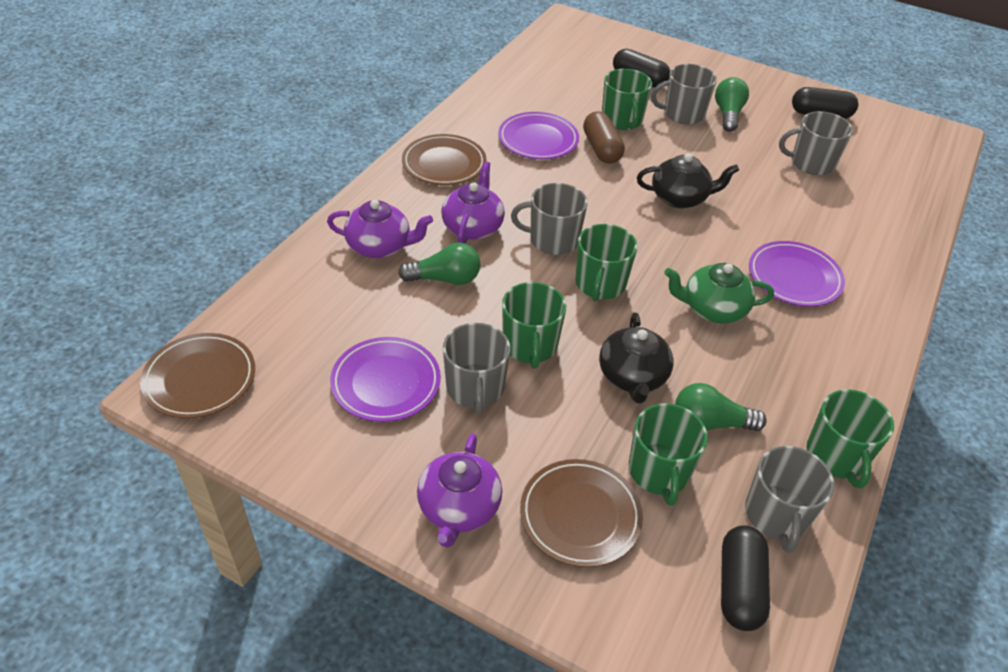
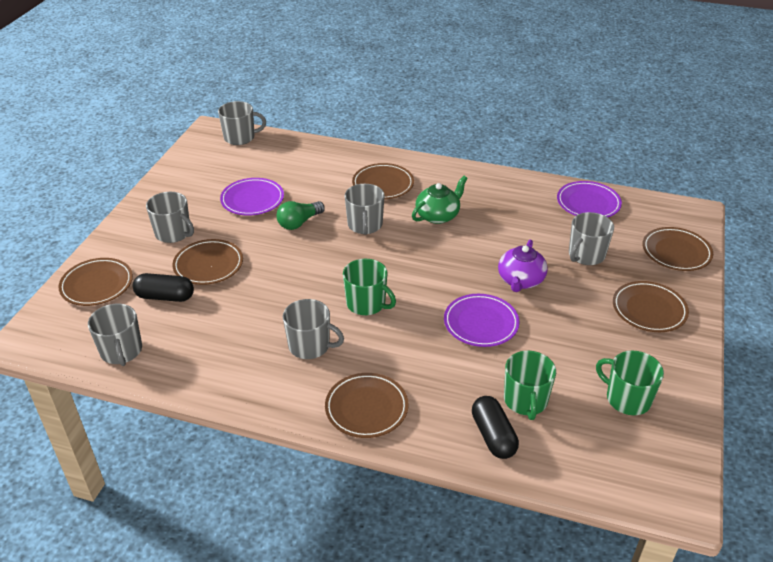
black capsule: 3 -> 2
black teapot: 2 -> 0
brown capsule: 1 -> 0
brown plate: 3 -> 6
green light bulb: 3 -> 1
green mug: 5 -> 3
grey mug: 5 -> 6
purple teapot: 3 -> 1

###

Retype every record as it stands. None of the pictures should appear.

black capsule: 3 -> 2
black teapot: 2 -> 0
brown capsule: 1 -> 0
brown plate: 3 -> 6
green light bulb: 3 -> 1
green mug: 5 -> 3
grey mug: 5 -> 6
purple teapot: 3 -> 1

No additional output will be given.